- **Objective**:
Show every row of the material below that contains the string "line", copied whole. Case counts.

- **Dataset records**:
-- -- --
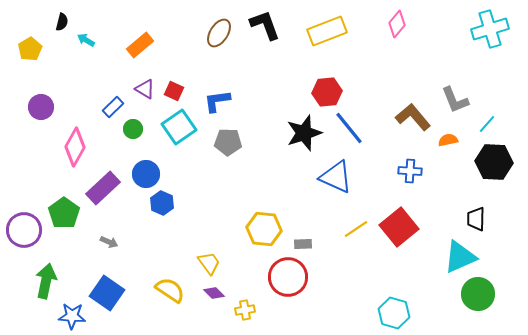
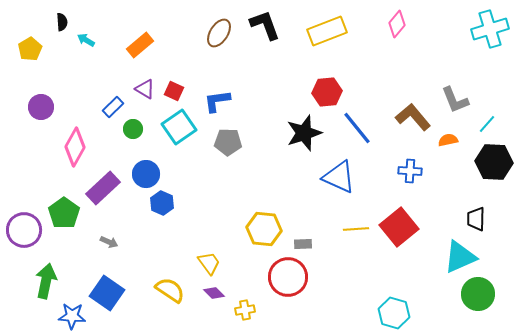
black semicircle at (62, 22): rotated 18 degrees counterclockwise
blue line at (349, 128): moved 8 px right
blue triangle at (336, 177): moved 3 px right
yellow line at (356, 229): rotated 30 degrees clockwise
-- -- --
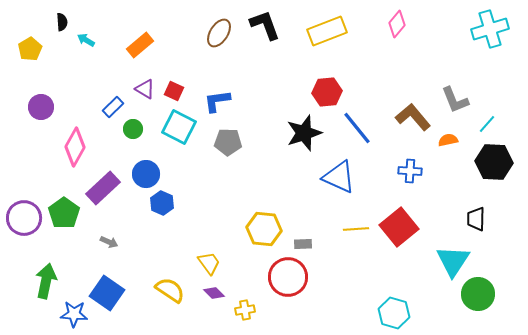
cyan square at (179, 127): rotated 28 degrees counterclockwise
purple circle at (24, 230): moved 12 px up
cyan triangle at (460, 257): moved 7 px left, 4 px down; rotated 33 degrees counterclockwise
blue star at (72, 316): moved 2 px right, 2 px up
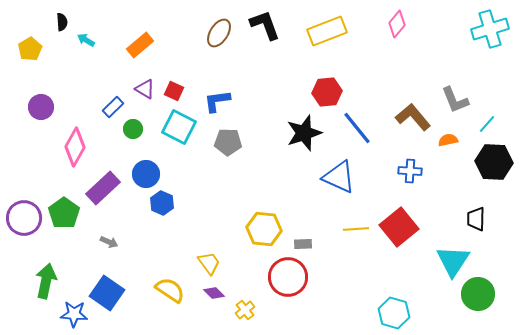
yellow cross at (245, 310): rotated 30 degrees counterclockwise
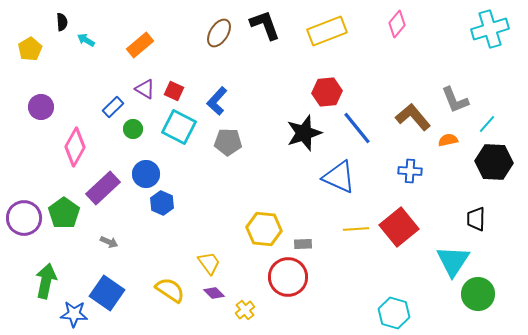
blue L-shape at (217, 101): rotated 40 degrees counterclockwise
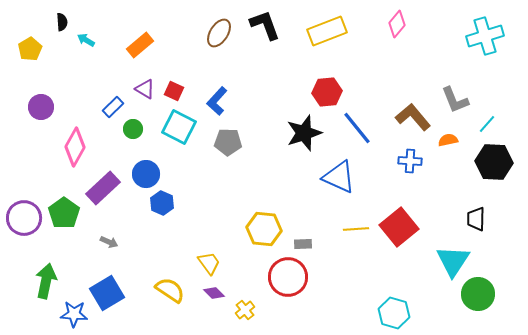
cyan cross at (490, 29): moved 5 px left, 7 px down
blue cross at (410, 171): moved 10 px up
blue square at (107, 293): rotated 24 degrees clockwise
-- -- --
- **Response to the task**:
blue line at (349, 128): moved 8 px right
yellow line at (356, 229): rotated 30 degrees clockwise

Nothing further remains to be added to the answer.